:: Object matching data ::
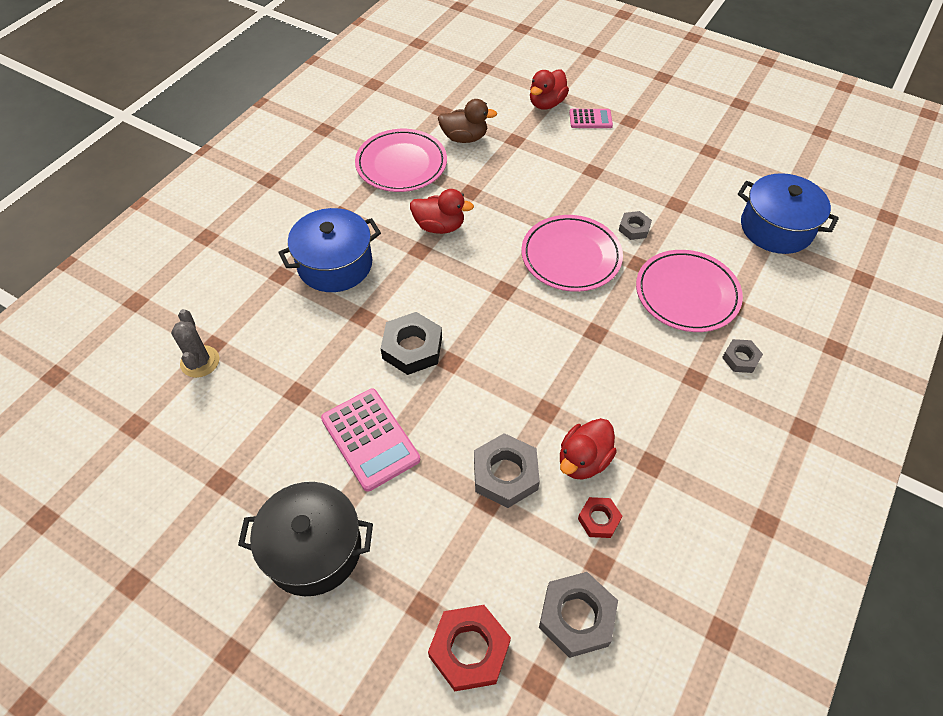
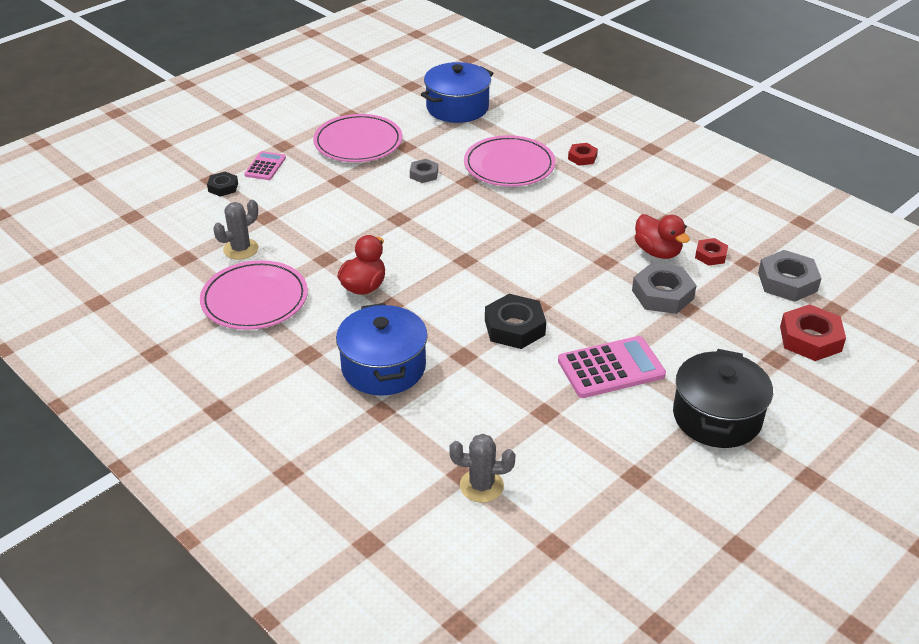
camera: 75 degrees left, 15 degrees down
(464, 138) = (241, 249): brown duck -> grey cactus
(546, 103) = (223, 187): red duck -> black nut
(571, 256) = (441, 215): pink plate -> pink plate (358, 142)
(740, 358) = (582, 157): grey nut -> red nut

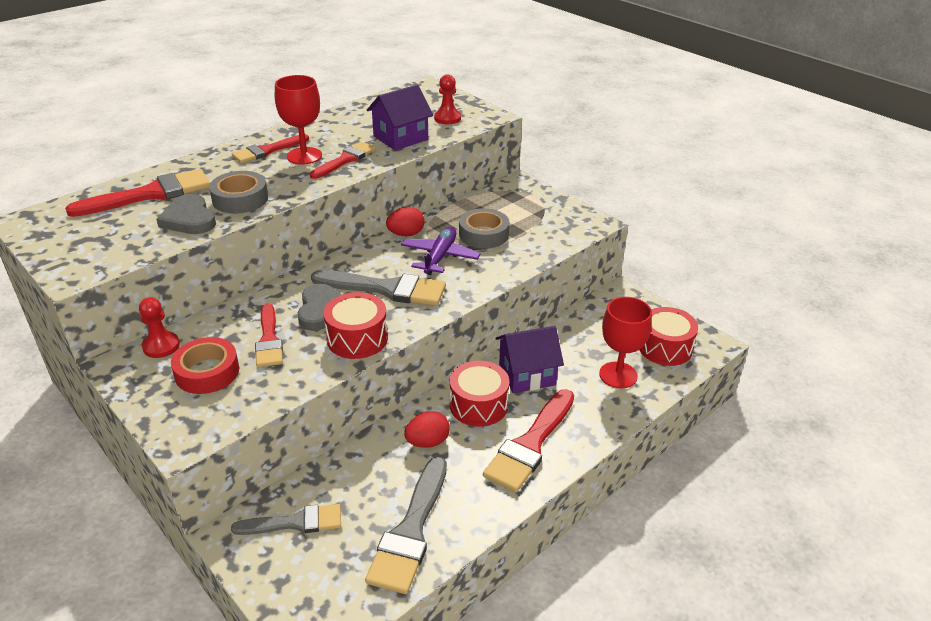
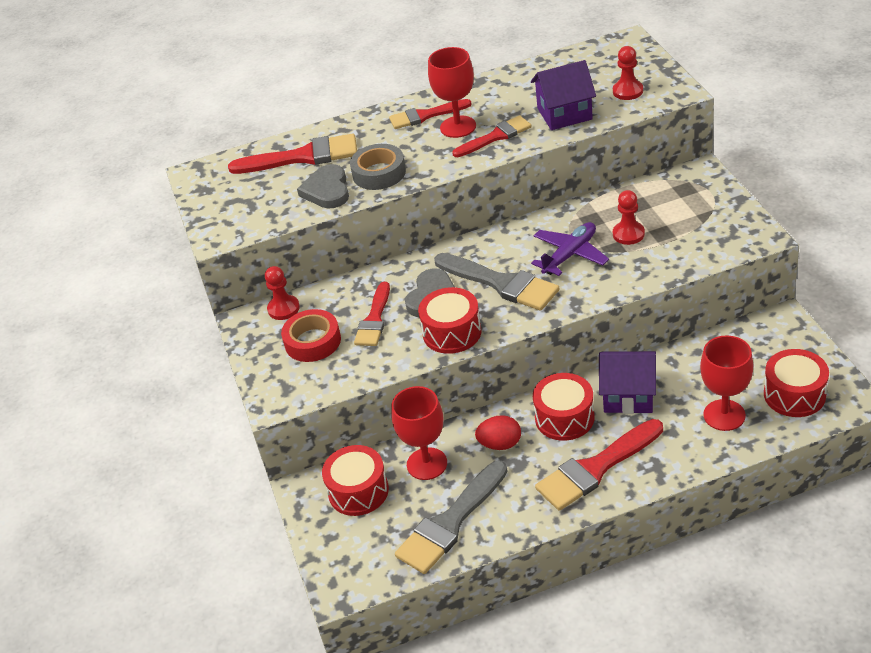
camera: 30 degrees right, 5 degrees up
(295, 522) = (358, 491): grey brush -> red drum
(360, 477) = (427, 464): none -> red goblet
(406, 234) = (548, 222): red egg -> none
(483, 234) = (628, 234): grey tape -> red pawn

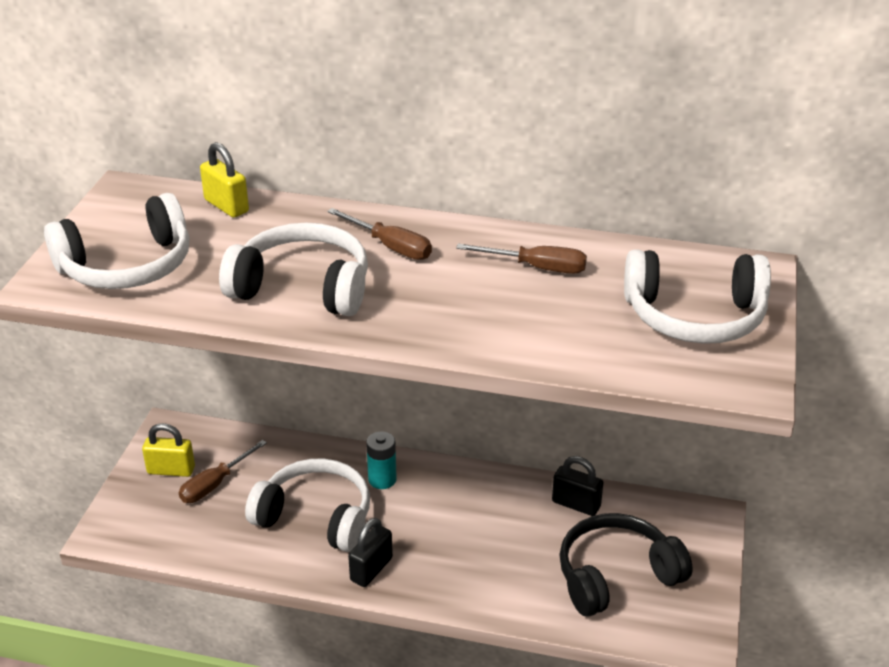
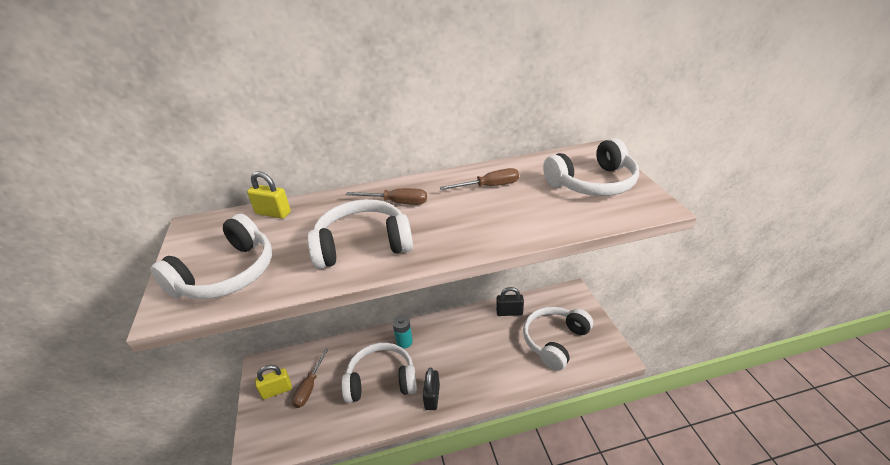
camera: 25 degrees left, 0 degrees up
(616, 576) = (555, 341): black headphones -> white headphones

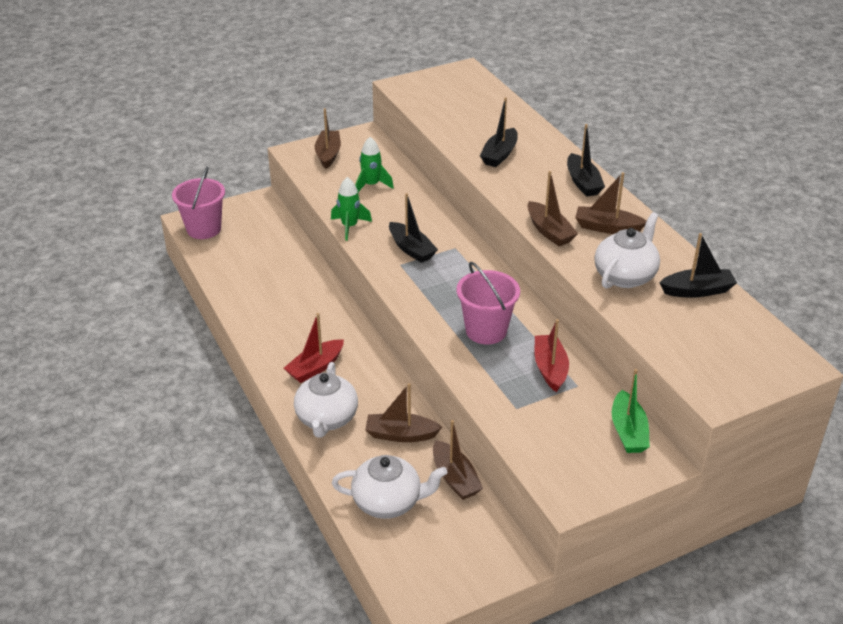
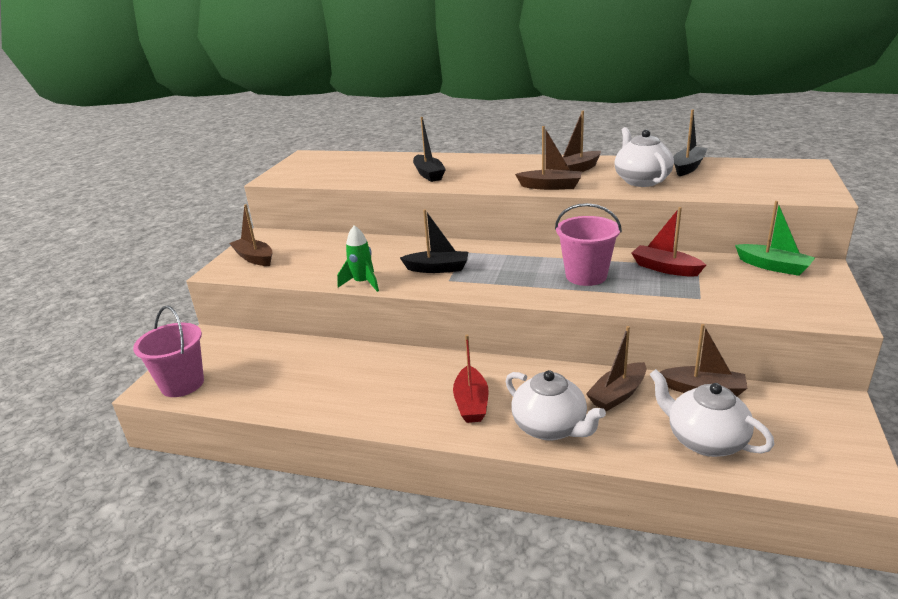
camera: 45 degrees left, 10 degrees down
(371, 185) = (329, 255): green rocket -> none
(388, 502) = (704, 440): white teapot -> white teapot turned 90 degrees counterclockwise
(583, 183) = (511, 162): black boat -> none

:: What is required ::
Exactly as given, transcribe every line of the data, but not its images.

:: Response area ::
camera: 75 degrees left, 15 degrees down
(464, 138) = (241, 249): brown duck -> grey cactus
(546, 103) = (223, 187): red duck -> black nut
(571, 256) = (441, 215): pink plate -> pink plate (358, 142)
(740, 358) = (582, 157): grey nut -> red nut

camera: 30 degrees right, 5 degrees up
(295, 522) = (358, 491): grey brush -> red drum
(360, 477) = (427, 464): none -> red goblet
(406, 234) = (548, 222): red egg -> none
(483, 234) = (628, 234): grey tape -> red pawn

camera: 25 degrees left, 0 degrees up
(616, 576) = (555, 341): black headphones -> white headphones

camera: 45 degrees left, 10 degrees down
(371, 185) = (329, 255): green rocket -> none
(388, 502) = (704, 440): white teapot -> white teapot turned 90 degrees counterclockwise
(583, 183) = (511, 162): black boat -> none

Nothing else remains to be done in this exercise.